Scene edit records
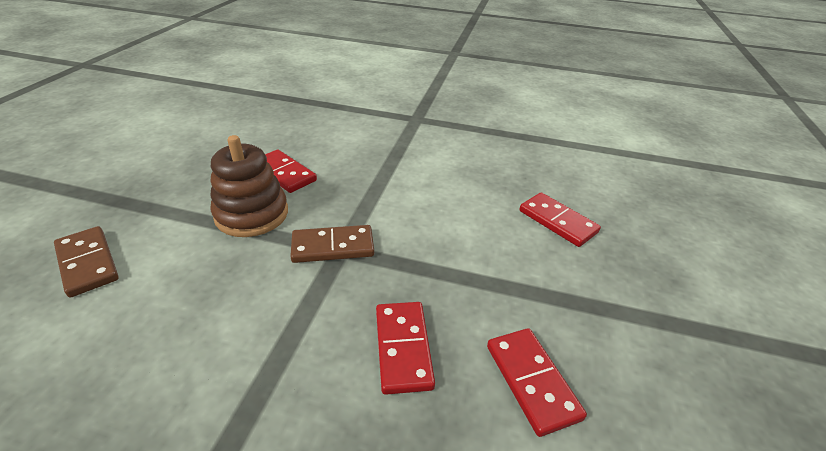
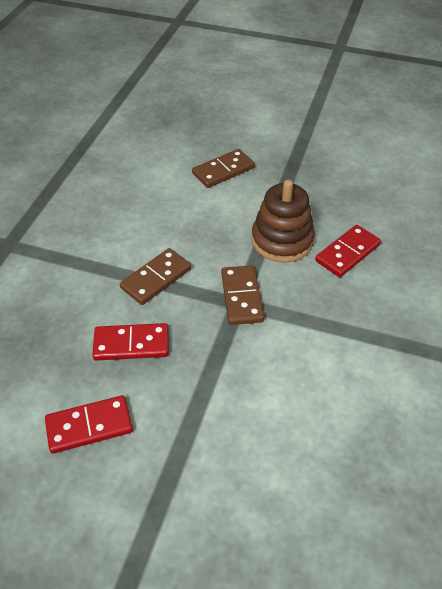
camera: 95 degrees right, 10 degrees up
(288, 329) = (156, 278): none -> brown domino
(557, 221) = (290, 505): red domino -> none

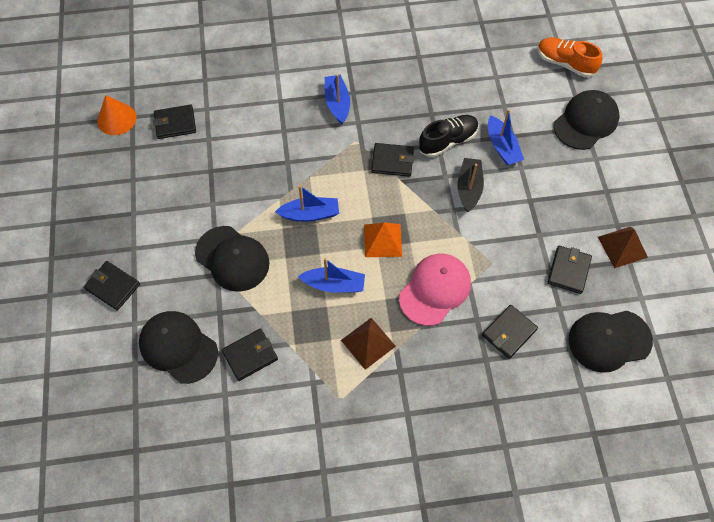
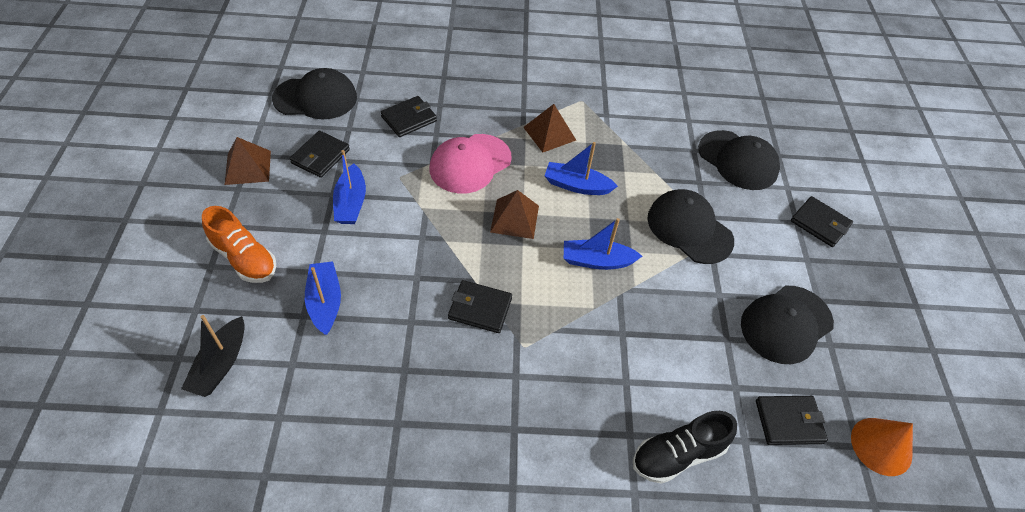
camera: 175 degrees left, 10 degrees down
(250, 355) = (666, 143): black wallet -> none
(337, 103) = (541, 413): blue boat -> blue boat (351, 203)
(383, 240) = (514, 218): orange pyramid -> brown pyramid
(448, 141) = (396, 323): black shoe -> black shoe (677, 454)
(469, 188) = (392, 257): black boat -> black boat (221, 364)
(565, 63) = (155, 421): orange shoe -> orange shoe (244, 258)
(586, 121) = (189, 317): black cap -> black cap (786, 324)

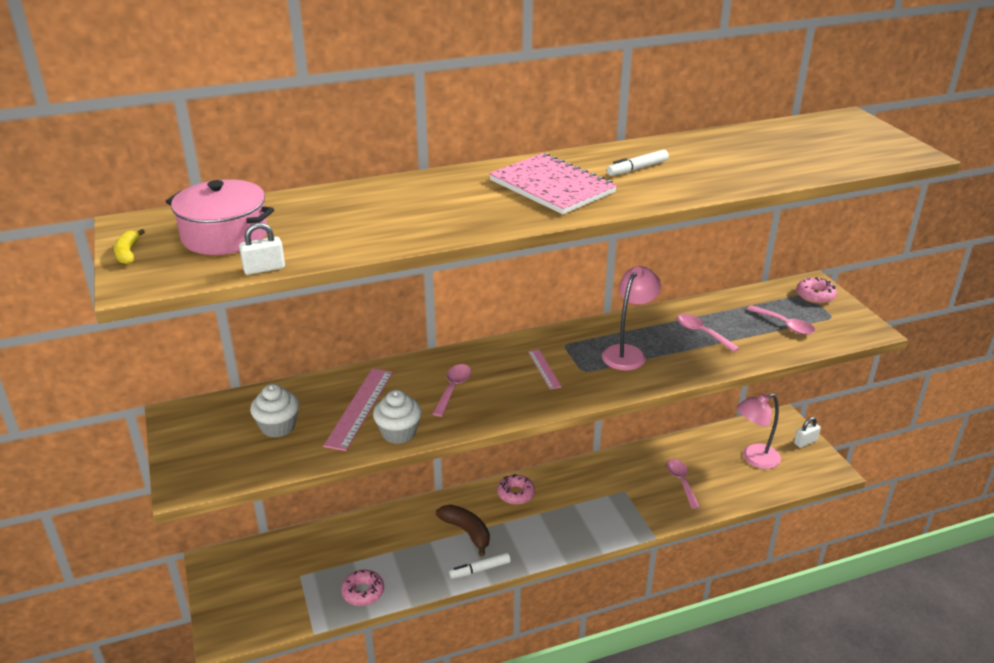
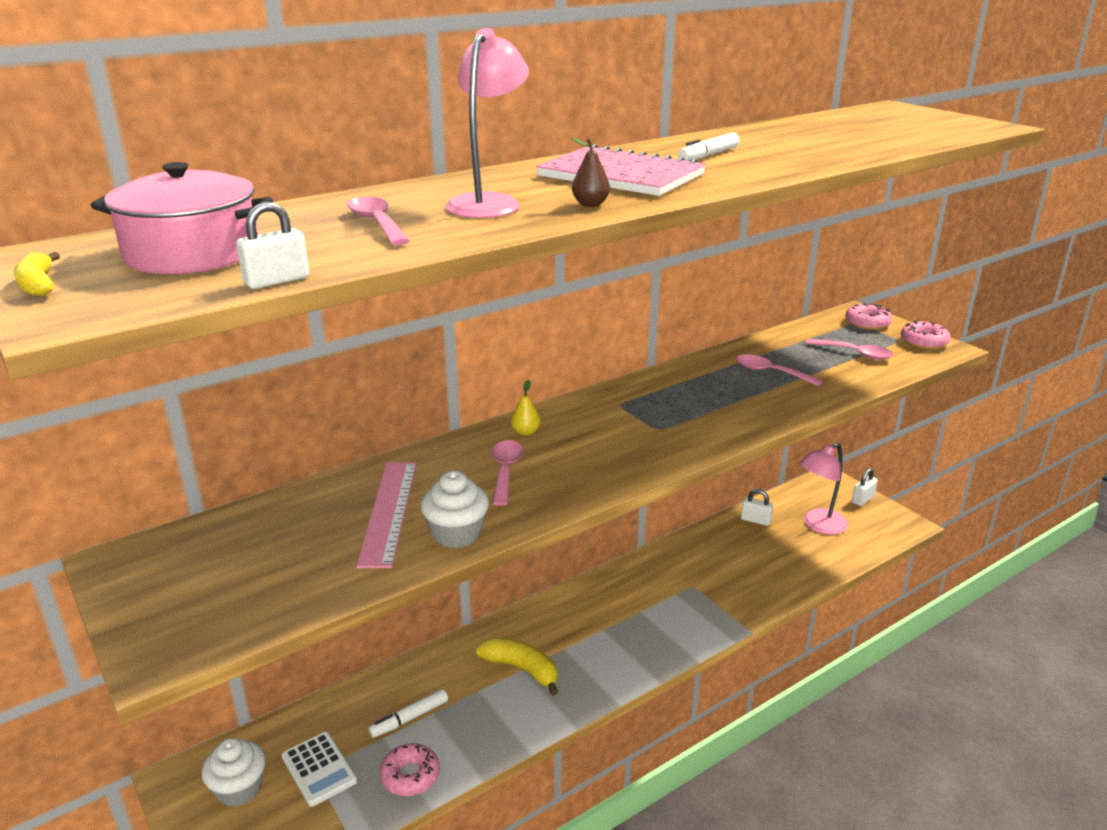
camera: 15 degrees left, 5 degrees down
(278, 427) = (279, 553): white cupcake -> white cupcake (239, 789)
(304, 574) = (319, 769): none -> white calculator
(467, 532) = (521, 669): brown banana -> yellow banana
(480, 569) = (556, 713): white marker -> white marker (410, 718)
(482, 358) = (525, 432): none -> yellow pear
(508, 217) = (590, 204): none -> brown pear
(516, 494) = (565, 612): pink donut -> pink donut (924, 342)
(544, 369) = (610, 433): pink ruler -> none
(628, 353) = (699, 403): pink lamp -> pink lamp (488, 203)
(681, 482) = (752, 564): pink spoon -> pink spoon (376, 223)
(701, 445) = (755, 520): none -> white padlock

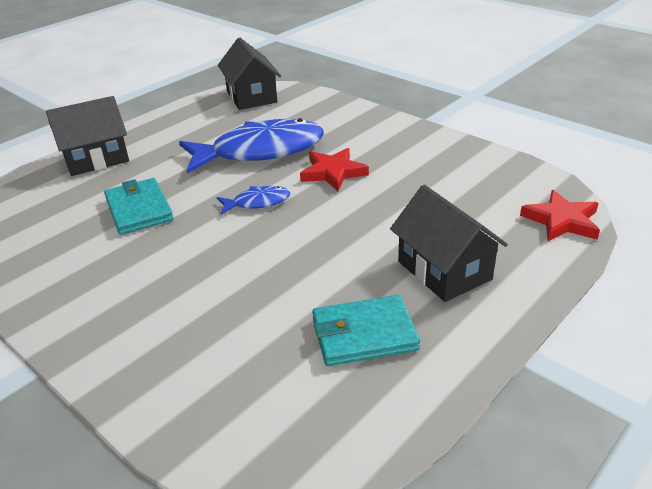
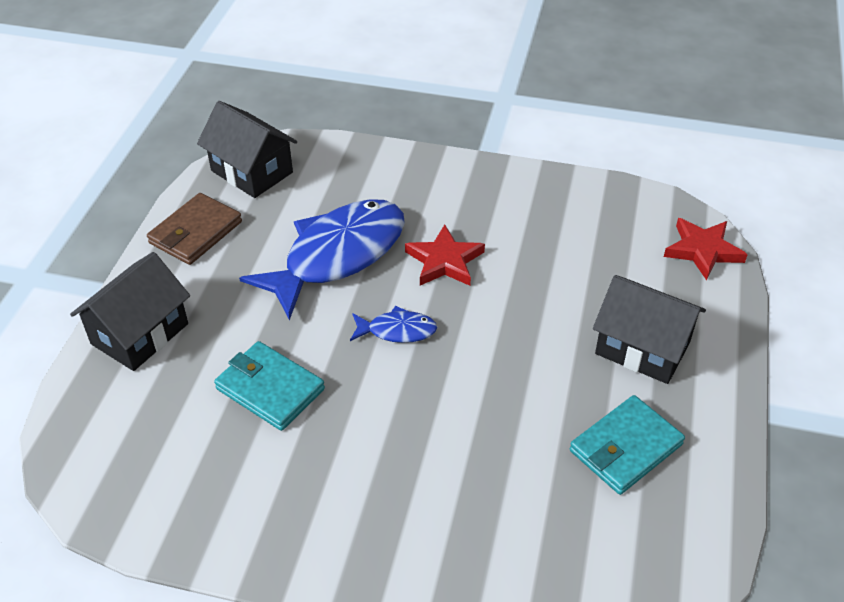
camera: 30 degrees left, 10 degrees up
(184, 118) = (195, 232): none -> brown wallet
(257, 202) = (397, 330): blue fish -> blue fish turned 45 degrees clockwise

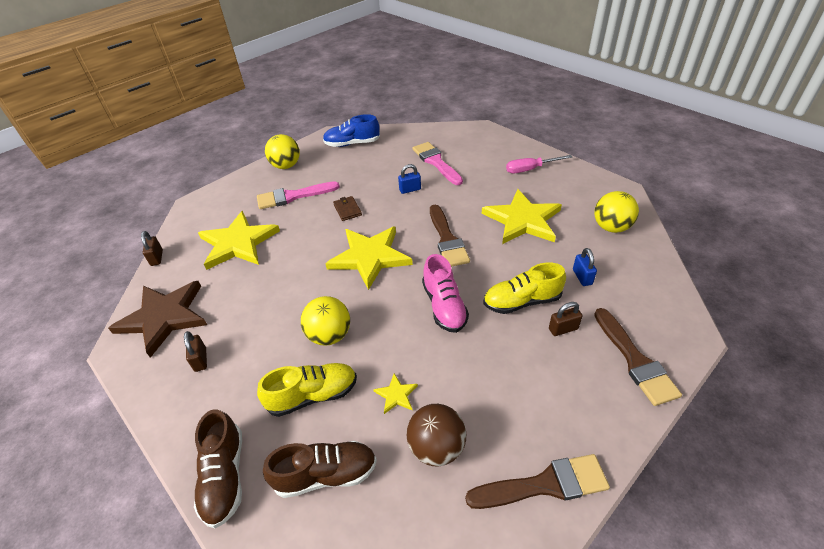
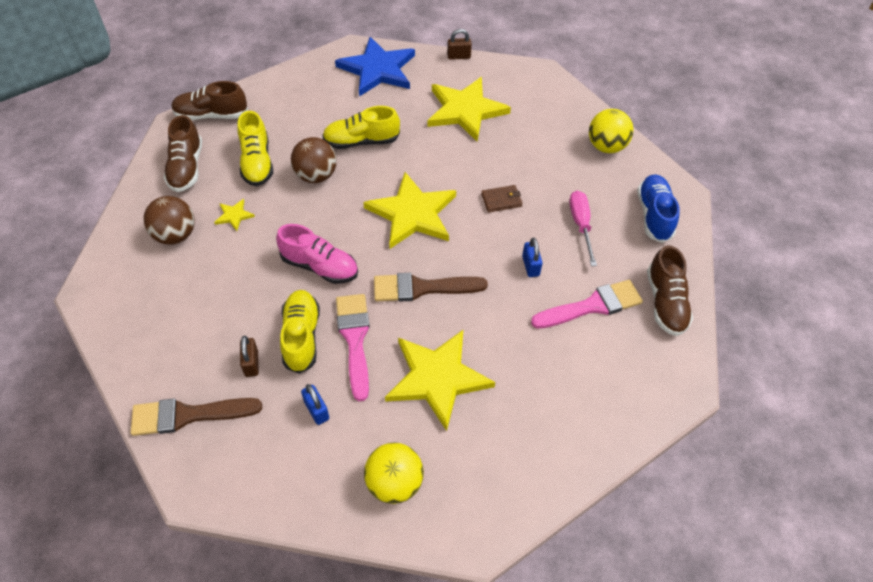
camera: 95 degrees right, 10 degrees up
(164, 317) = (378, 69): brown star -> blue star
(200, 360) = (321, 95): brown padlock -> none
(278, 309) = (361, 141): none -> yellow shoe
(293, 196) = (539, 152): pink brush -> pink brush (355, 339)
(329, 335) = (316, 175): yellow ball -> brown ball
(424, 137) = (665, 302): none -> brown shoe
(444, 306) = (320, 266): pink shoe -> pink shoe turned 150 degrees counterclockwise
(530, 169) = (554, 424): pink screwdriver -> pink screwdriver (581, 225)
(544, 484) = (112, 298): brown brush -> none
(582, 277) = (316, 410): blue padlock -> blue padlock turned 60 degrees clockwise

## Exercise details
Which of the lines above mention the word "down"? Pull those lines out.

## Solution to this problem
camera: 175 degrees left, 10 degrees down
camera: 15 degrees left, 5 degrees down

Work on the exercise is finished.